### Description of the task
Make an exact copy of each entry, leaving out every picture.
Task inputs START
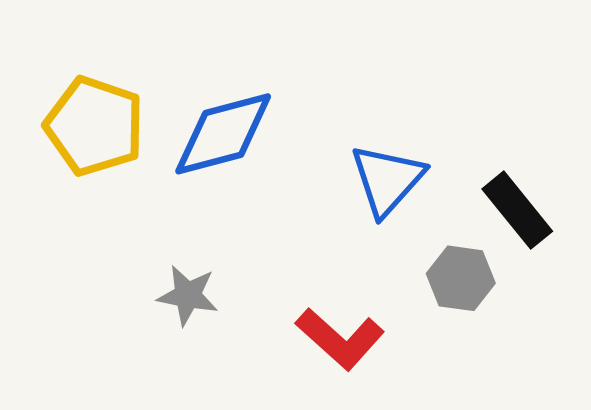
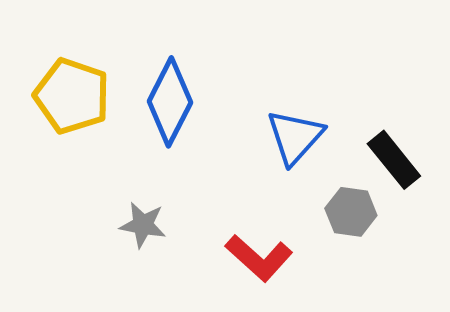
blue diamond: (223, 134) -> (170, 102), turned -48

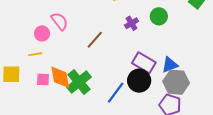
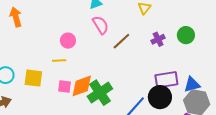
pink semicircle: (60, 21) -> (100, 25), moved
brown line: (95, 40) -> (121, 41), moved
purple rectangle: (144, 63) -> (166, 80), turned -45
orange diamond: (60, 77) -> (82, 86), turned 75

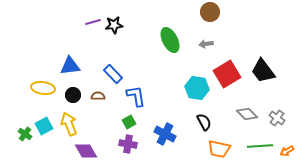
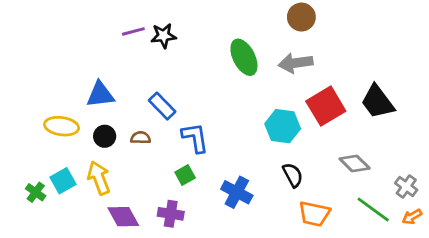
gray arrow: (206, 44) -> (296, 63), size x1.6
gray cross: (277, 118) -> (406, 187), moved
purple cross: (128, 144) -> (171, 214), moved
green line: (260, 146) -> (373, 209), turned 40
Task inputs END
### Solution to this problem
blue diamond: (223, 134) -> (170, 102), turned -48

pink semicircle: (60, 21) -> (100, 25), moved
brown line: (95, 40) -> (121, 41), moved
purple rectangle: (144, 63) -> (166, 80), turned -45
orange diamond: (60, 77) -> (82, 86), turned 75

gray arrow: (206, 44) -> (296, 63), size x1.6
gray cross: (277, 118) -> (406, 187), moved
purple cross: (128, 144) -> (171, 214), moved
green line: (260, 146) -> (373, 209), turned 40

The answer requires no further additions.